Provided material ::

*** Begin section ***

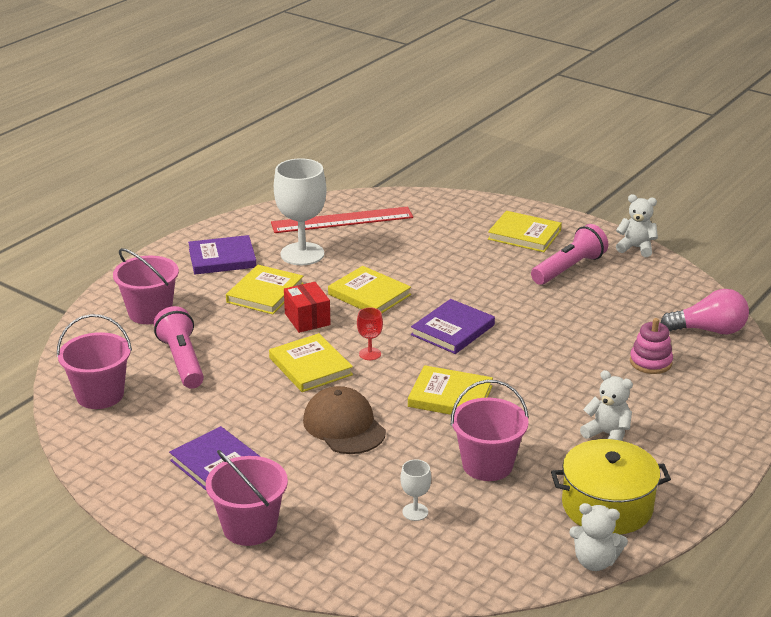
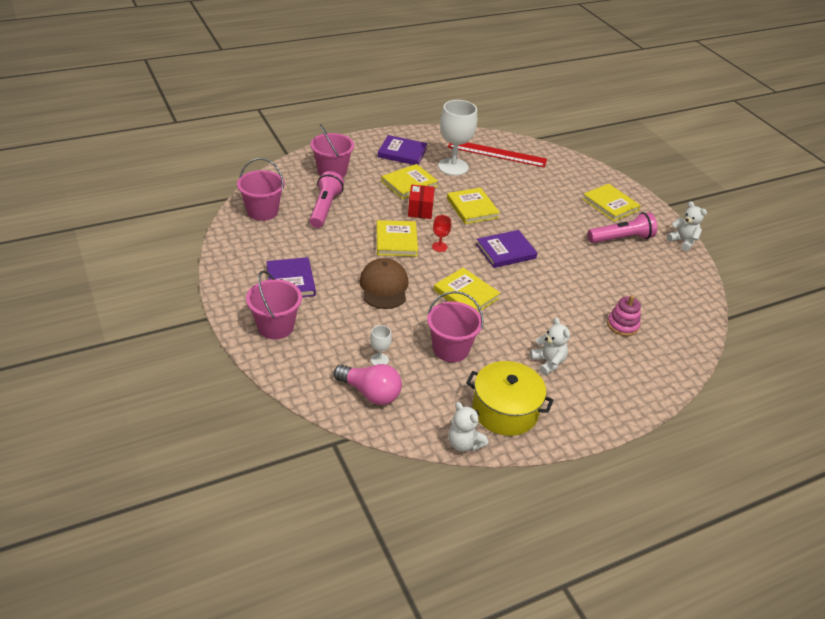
camera: 25 degrees right, 10 degrees up
(709, 330) = (685, 319): pink light bulb -> pink light bulb (370, 393)

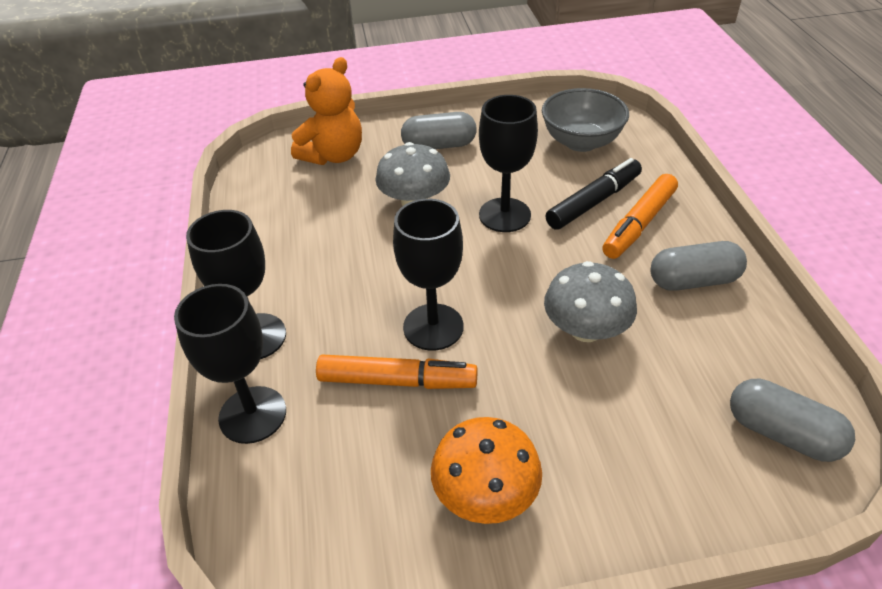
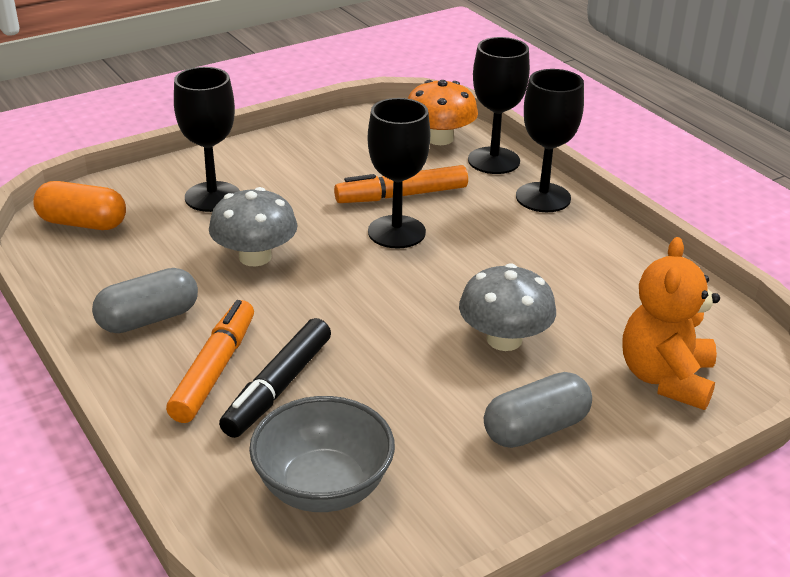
camera: 155 degrees right, 10 degrees down
(485, 493) = (301, 158): orange mushroom -> orange mushroom (439, 138)
(504, 215) = (384, 346): black goblet -> black goblet (212, 197)
(782, 433) = (83, 223): grey capsule -> orange capsule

*** End section ***

Exercise brief ::
Return, from the data above, each line in which the string "right" appears.

Written reply ::
camera: 25 degrees right, 10 degrees up
camera: 155 degrees right, 10 degrees down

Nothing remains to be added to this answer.